▸ Data in this exercise:
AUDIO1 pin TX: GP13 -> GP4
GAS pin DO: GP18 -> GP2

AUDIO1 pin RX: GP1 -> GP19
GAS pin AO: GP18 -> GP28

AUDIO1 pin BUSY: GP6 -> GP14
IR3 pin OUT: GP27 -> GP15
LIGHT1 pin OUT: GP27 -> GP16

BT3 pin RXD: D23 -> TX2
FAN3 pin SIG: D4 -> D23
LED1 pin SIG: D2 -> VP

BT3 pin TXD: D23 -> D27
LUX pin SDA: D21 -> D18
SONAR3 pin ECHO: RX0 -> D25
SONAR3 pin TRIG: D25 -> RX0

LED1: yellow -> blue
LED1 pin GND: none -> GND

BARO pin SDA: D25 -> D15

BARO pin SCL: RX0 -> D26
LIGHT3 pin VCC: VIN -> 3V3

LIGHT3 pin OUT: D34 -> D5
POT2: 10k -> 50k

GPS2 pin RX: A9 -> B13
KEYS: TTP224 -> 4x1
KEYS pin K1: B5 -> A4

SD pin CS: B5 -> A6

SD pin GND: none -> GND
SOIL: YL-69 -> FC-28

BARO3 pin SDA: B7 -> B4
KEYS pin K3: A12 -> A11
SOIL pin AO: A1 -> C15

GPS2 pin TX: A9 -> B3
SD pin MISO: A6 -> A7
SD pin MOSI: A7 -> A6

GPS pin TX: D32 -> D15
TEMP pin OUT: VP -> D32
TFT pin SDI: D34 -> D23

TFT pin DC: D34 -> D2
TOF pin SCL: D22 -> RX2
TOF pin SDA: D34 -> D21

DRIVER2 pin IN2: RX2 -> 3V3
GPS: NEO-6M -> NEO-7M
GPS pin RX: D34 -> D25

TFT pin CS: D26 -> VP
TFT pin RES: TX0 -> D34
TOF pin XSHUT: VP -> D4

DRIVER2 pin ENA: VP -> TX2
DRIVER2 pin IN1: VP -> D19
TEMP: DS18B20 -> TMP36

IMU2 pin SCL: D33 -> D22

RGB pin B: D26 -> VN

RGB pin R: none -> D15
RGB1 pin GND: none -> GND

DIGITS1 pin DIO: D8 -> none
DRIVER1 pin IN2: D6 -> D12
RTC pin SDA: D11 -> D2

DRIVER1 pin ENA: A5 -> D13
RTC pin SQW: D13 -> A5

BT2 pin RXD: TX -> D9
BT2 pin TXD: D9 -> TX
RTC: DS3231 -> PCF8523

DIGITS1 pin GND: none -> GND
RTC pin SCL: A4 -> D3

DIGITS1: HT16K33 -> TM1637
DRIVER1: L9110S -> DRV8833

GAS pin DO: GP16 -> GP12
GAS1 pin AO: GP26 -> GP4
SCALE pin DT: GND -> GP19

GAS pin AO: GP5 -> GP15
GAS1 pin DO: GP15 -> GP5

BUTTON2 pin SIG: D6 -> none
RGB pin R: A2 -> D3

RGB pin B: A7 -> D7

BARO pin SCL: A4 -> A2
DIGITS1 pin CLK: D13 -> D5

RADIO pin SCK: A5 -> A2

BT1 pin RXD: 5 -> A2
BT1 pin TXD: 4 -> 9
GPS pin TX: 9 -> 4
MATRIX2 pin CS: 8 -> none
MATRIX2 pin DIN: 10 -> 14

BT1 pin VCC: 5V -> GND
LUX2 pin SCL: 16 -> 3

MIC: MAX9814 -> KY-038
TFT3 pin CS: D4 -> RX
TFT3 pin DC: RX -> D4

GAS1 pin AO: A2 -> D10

▸ Requirement:
Determine how many lines of the material hold "none", and respond with that number only.

▸ Answer box:
8